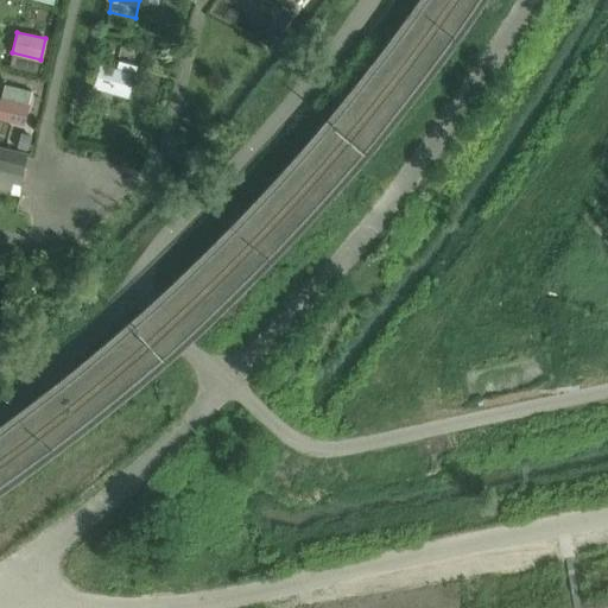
[(128,95),(134,71),(105,64),(99,87),(128,95)]
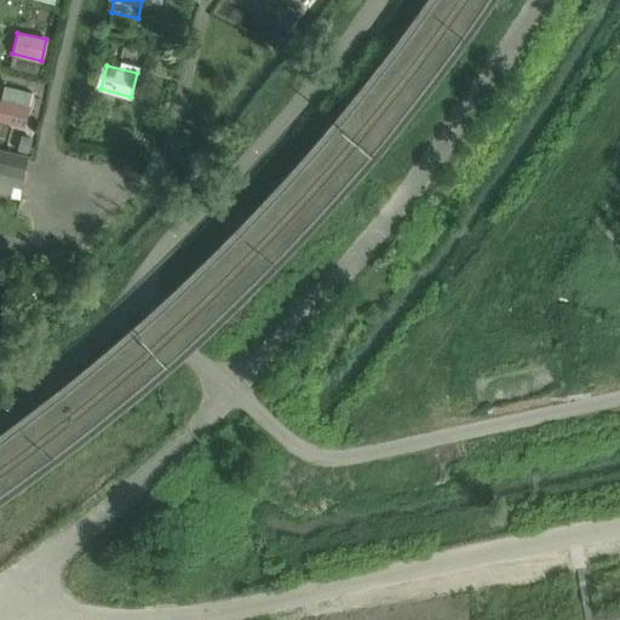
[(27,127),(32,107),(7,102),(0,99),(0,121),(3,122),(27,127)]
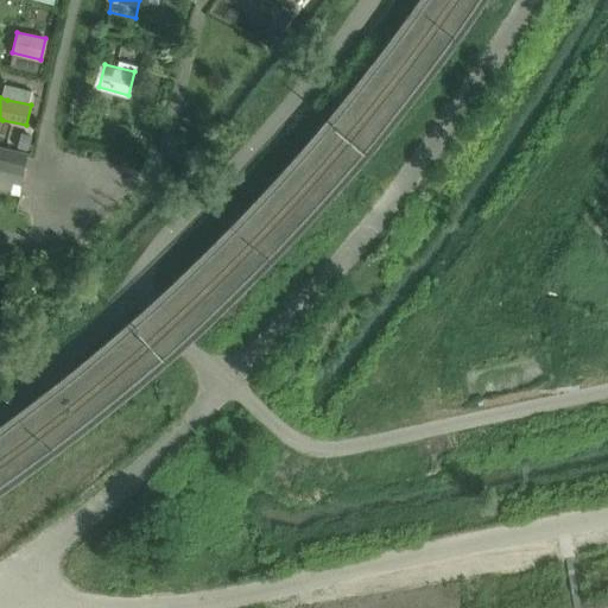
[(20,185),(25,166),(27,156),(0,150),(0,194),(11,195),(20,196),(20,185)]
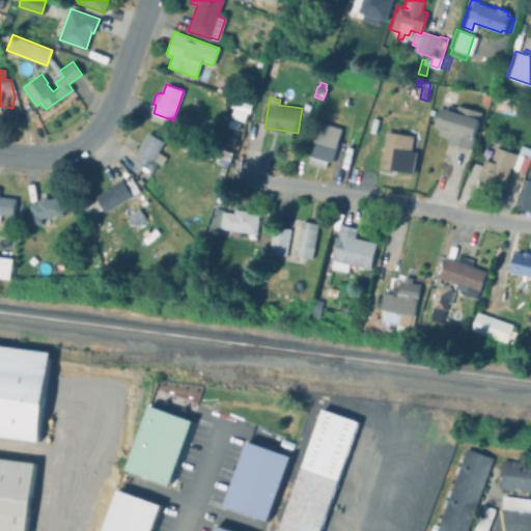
[(249,106),(247,112),(233,107),(235,101),(249,106)]
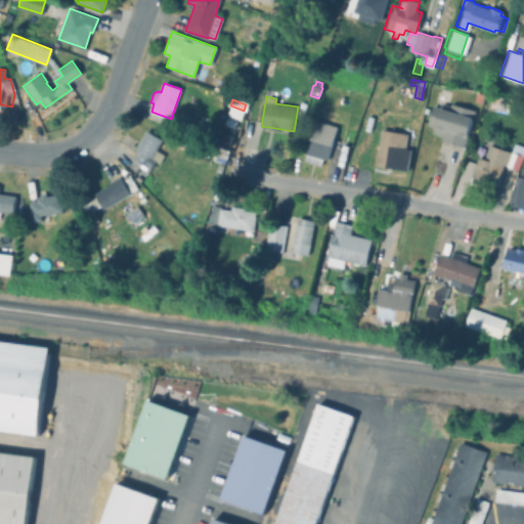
[(443,102),(441,107),(446,108),(448,102),(473,110),(463,145),(437,138),(439,134),(430,132),(432,126),(425,124),(430,103),(433,104),(434,99),(443,102)]
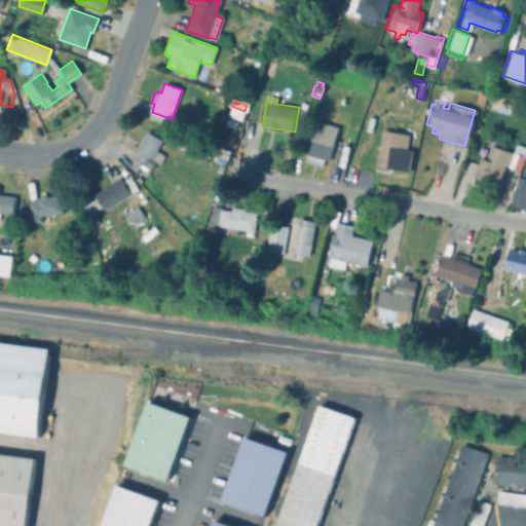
[(245,111),(241,120),(227,116),(230,107),(245,111)]
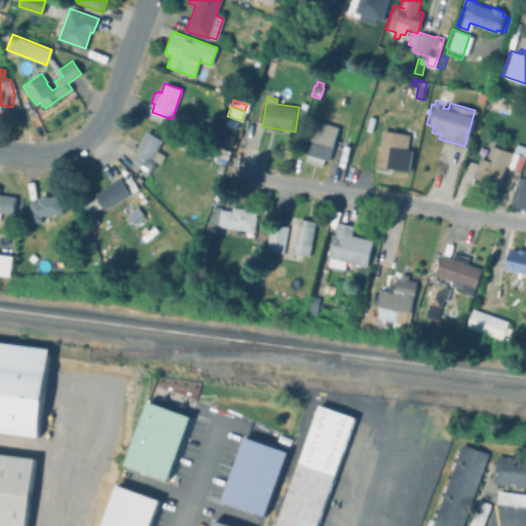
[(240,122),(238,128),(224,124),(226,118),(240,122)]
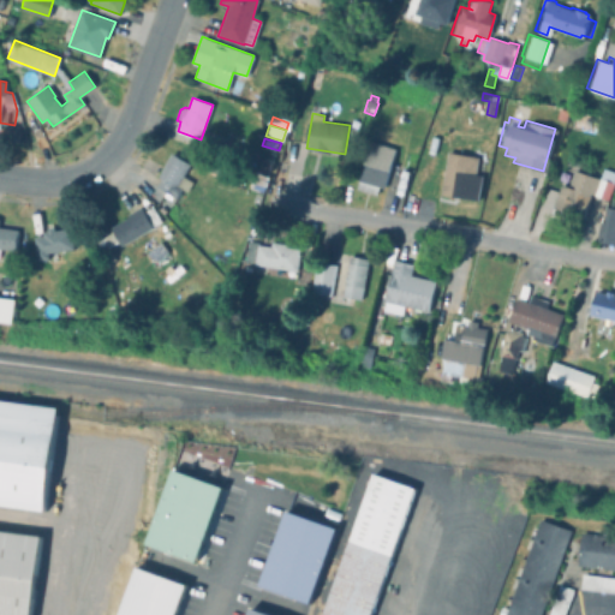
[(396,148),(384,186),(380,185),(377,193),(357,187),(371,139),(396,148)]
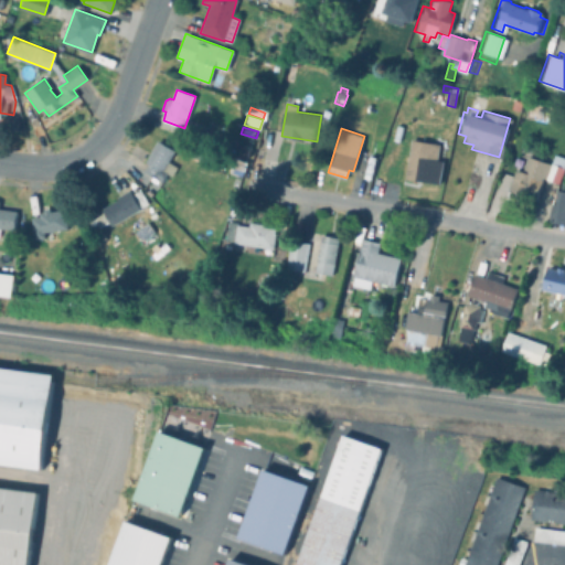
[(422,137),(445,141),(441,159),(445,160),(440,183),(405,177),(413,138),(422,140),(422,137)]
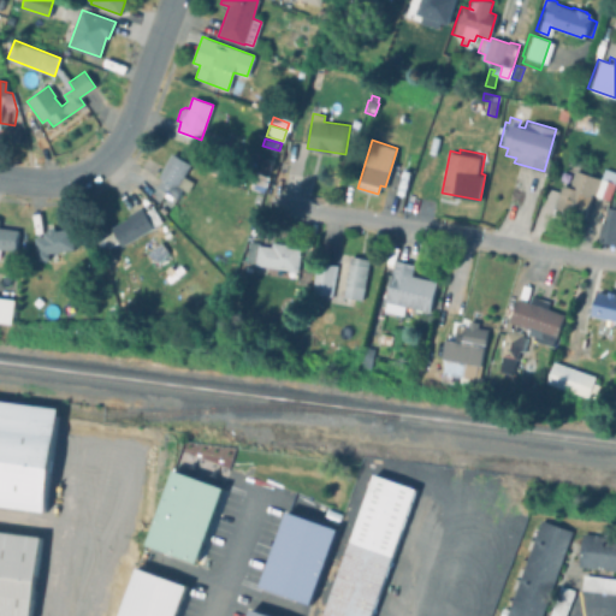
[(191,182),(187,191),(182,189),(176,199),(172,196),(171,200),(164,195),(166,191),(157,185),(161,178),(158,177),(171,153),(190,164),(183,177),(191,182)]
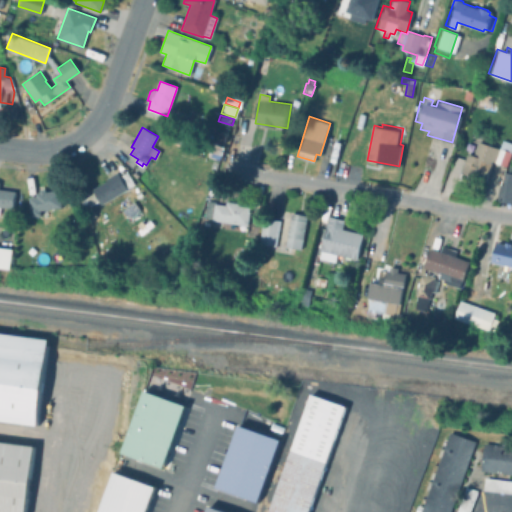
[(186,136),(183,144),(170,140),(173,132),(186,136)]
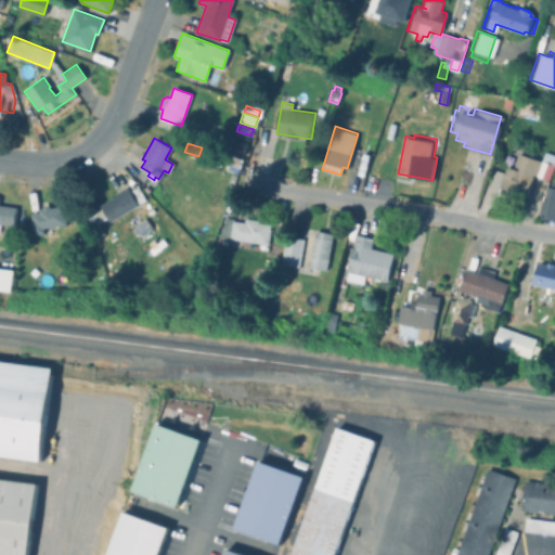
[(505,150),(515,154),(516,152),(539,160),(542,151),(554,155),(546,179),(531,172),(523,195),(497,185),(504,165),(501,163),(505,150)]
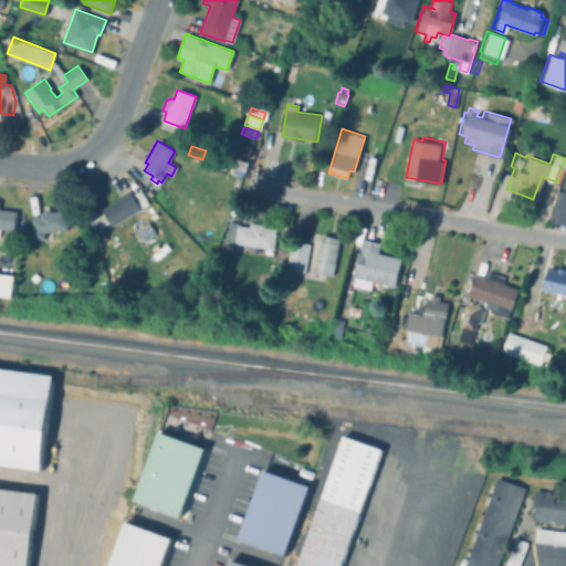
[(565,180),(565,223),(547,220),(553,188),(557,189),(559,179),(565,180)]
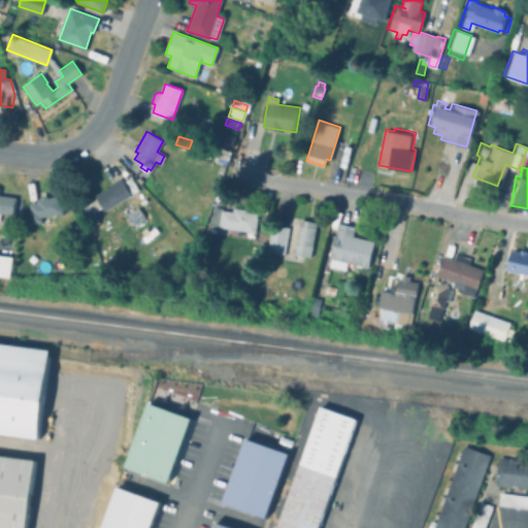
[(129,177),(136,191),(129,195),(130,196),(103,210),(94,195),(109,187),(108,184),(120,177),(122,182),(129,177)]
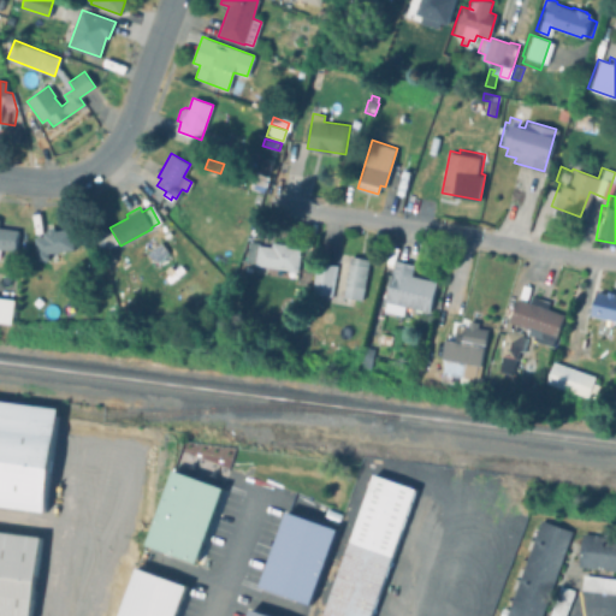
[(0,225),(18,229),(15,250),(0,248),(0,225)]
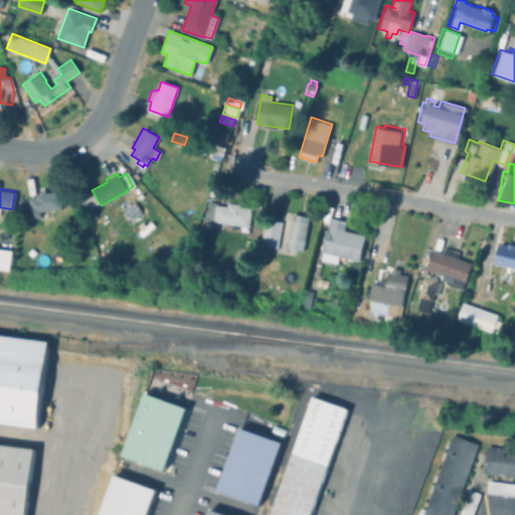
[(44,188),(45,191),(59,189),(61,207),(39,210),(40,215),(31,217),(28,197),(36,196),(35,191),(39,190),(39,189),(44,188)]
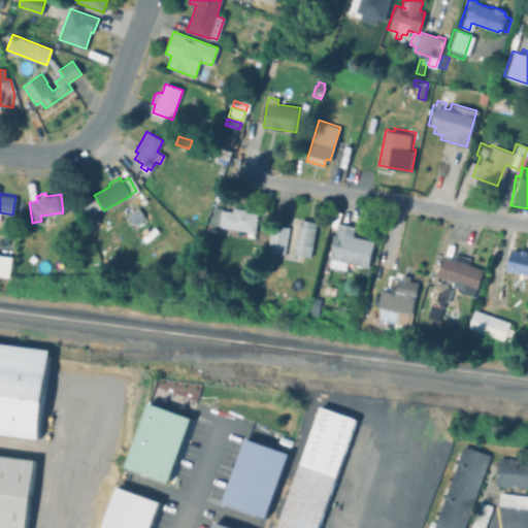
[(222,209),(232,210),(233,207),(258,210),(255,232),(219,226),(219,225),(210,224),(212,206),(222,207),(222,209)]
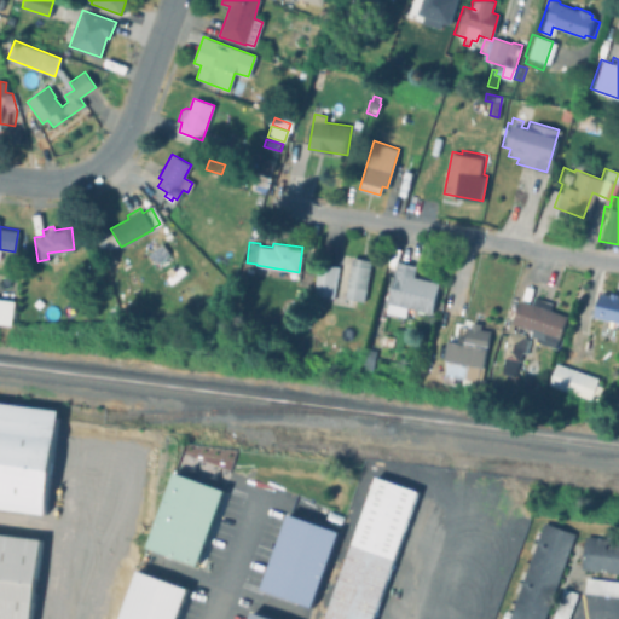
[(169,253),(155,264),(148,253),(162,243),(169,253)]
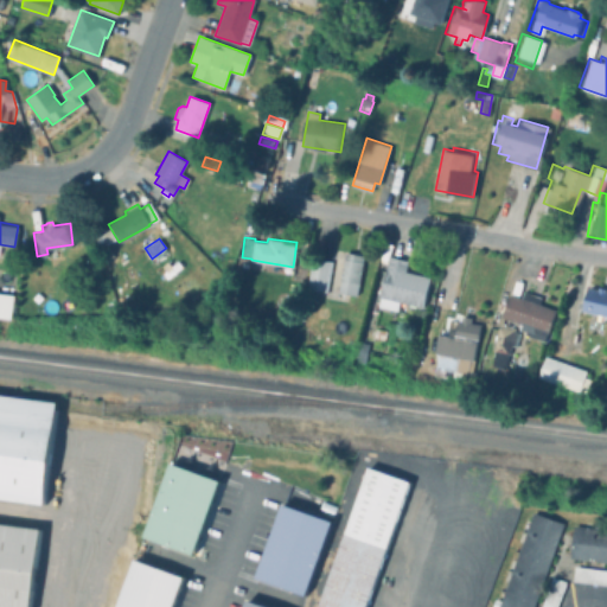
[(363,255),(357,295),(338,292),(344,251),(363,255)]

##############################

The images are to be left out; every line above should be set down exactly.

[(128,95),(134,71),(105,64),(99,87),(128,95)]
[(27,127),(32,107),(7,102),(0,99),(0,121),(3,122),(27,127)]
[(20,185),(25,166),(27,156),(0,150),(0,194),(11,195),(20,196),(20,185)]
[(249,106),(247,112),(233,107),(235,101),(249,106)]
[(443,102),(441,107),(446,108),(448,102),(473,110),(463,145),(437,138),(439,134),(430,132),(432,126),(425,124),(430,103),(433,104),(434,99),(443,102)]
[(245,111),(241,120),(227,116),(230,107),(245,111)]
[(240,122),(238,128),(224,124),(226,118),(240,122)]
[(396,148),(384,186),(380,185),(377,193),(357,187),(371,139),(396,148)]
[(422,137),(445,141),(441,159),(445,160),(440,183),(405,177),(413,138),(422,140),(422,137)]
[(191,182),(187,191),(182,189),(176,199),(172,196),(171,200),(164,195),(166,191),(157,185),(161,178),(158,177),(171,153),(190,164),(183,177),(191,182)]
[(186,136),(183,144),(170,140),(173,132),(186,136)]
[(505,150),(515,154),(516,152),(539,160),(542,151),(554,155),(546,179),(531,172),(523,195),(497,185),(504,165),(501,163),(505,150)]
[(565,180),(565,223),(547,220),(553,188),(557,189),(559,179),(565,180)]
[(129,177),(136,191),(129,195),(130,196),(103,210),(94,195),(109,187),(108,184),(120,177),(122,182),(129,177)]
[(0,225),(18,229),(15,250),(0,248),(0,225)]
[(44,188),(45,191),(59,189),(61,207),(39,210),(40,215),(31,217),(28,197),(36,196),(35,191),(39,190),(39,189),(44,188)]
[(222,209),(232,210),(233,207),(258,210),(255,232),(219,226),(219,225),(210,224),(212,206),(222,207),(222,209)]
[(169,253),(155,264),(148,253),(162,243),(169,253)]
[(363,255),(357,295),(338,292),(344,251),(363,255)]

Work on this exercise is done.